• _Exercise details_: When the line containing "camera: 30 degrees left, 0 degrees up" appears in the data below, begin copying there and stop only after the line containing "(518, 116) = (240, 65): black".

• _Supplied data_:
Segment Open
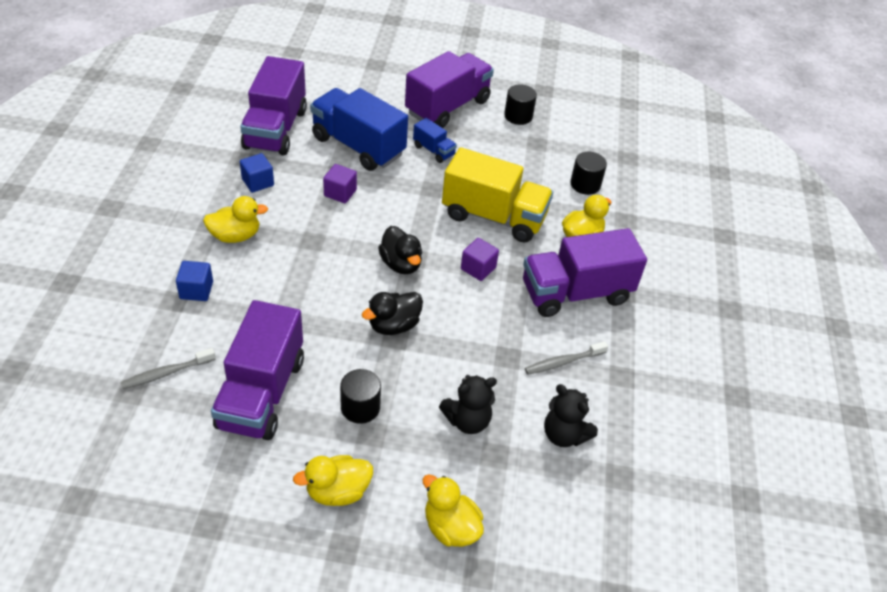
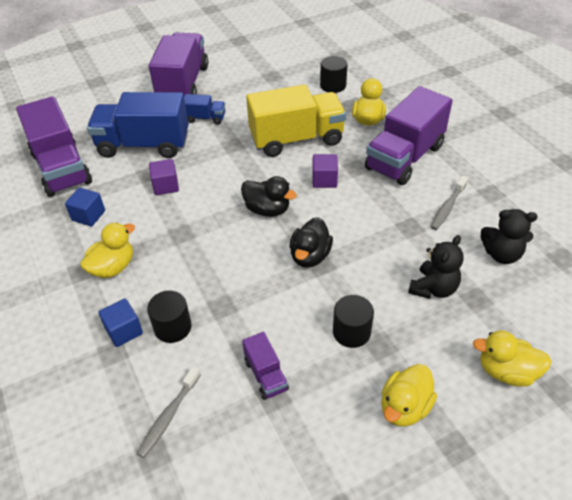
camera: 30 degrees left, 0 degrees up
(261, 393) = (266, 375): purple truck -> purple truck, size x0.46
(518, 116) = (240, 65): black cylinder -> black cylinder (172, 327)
Segment Closed
Segment Open
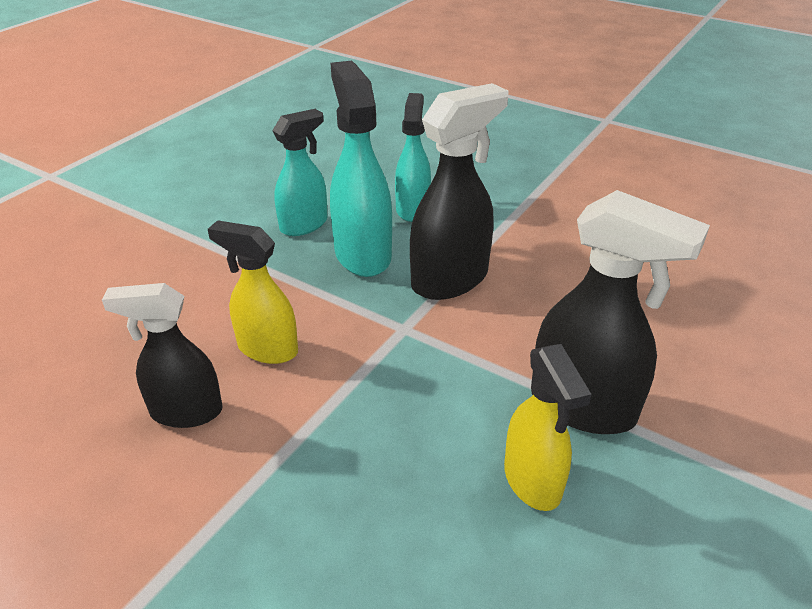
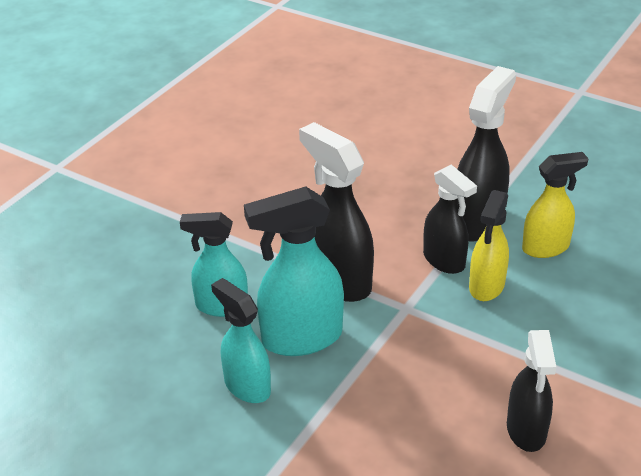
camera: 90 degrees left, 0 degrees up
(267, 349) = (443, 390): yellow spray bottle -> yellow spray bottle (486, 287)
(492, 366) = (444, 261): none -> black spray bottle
Segment Closed
Segment Open
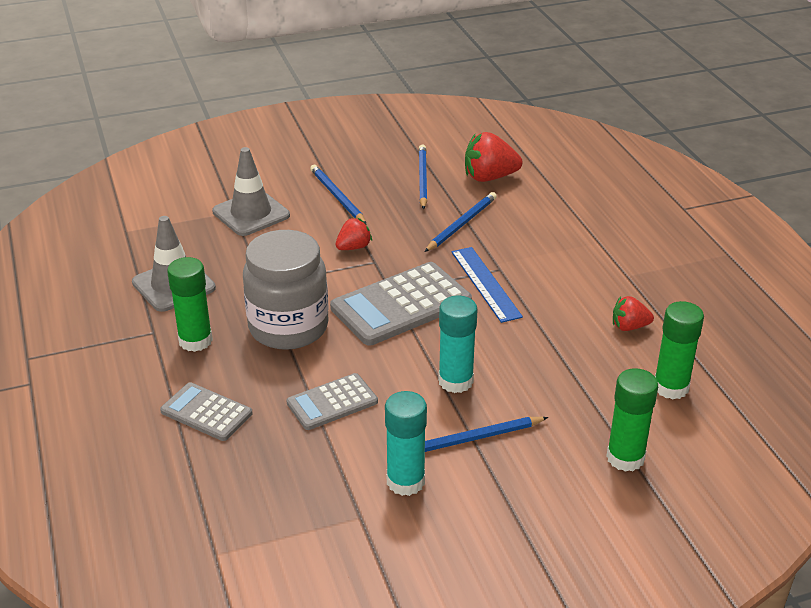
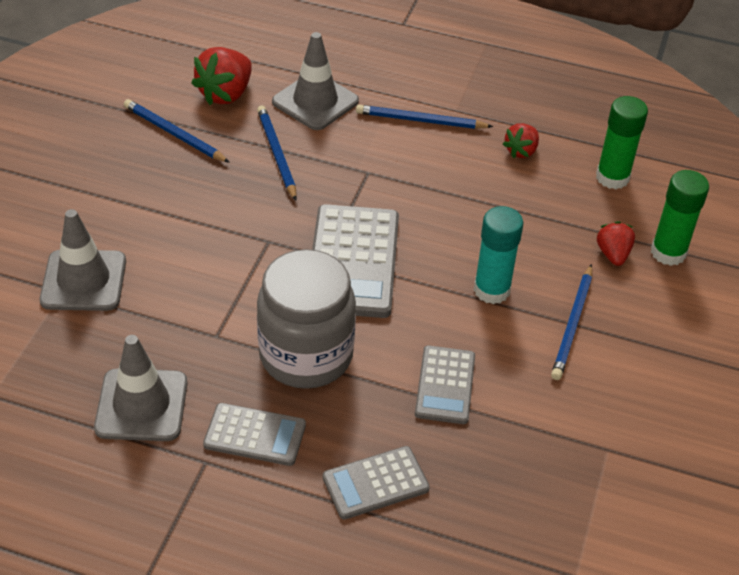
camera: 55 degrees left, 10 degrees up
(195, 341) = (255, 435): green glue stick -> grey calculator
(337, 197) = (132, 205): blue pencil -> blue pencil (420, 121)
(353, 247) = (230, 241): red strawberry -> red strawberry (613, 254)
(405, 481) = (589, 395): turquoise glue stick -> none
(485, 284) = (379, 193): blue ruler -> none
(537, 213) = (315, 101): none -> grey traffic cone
Segment Closed
• _Exercise result_:
camera: 30 degrees left, 0 degrees up
(261, 393) = (266, 375): purple truck -> purple truck, size x0.46
(518, 116) = (240, 65): black cylinder -> black cylinder (172, 327)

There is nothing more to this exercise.